* [What to produce]
Give back the lines below exactly, but do not include any pictures.

*** Opening of Provided material ***

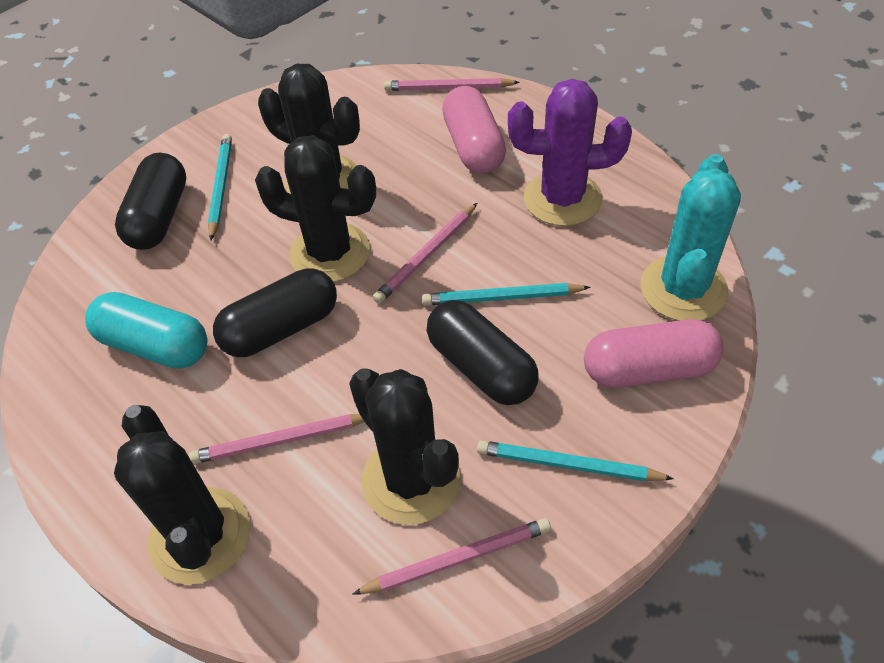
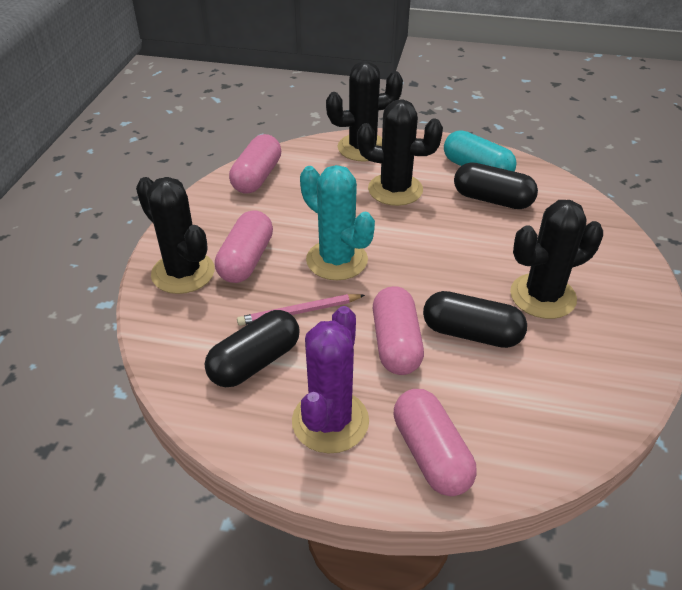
pink capsule: 2 -> 4
pink pencil: 4 -> 1
turquoise pencil: 3 -> 0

*** Close of Provided material ***

* [Answer for the task]
pink capsule: 2 -> 4
pink pencil: 4 -> 1
turquoise pencil: 3 -> 0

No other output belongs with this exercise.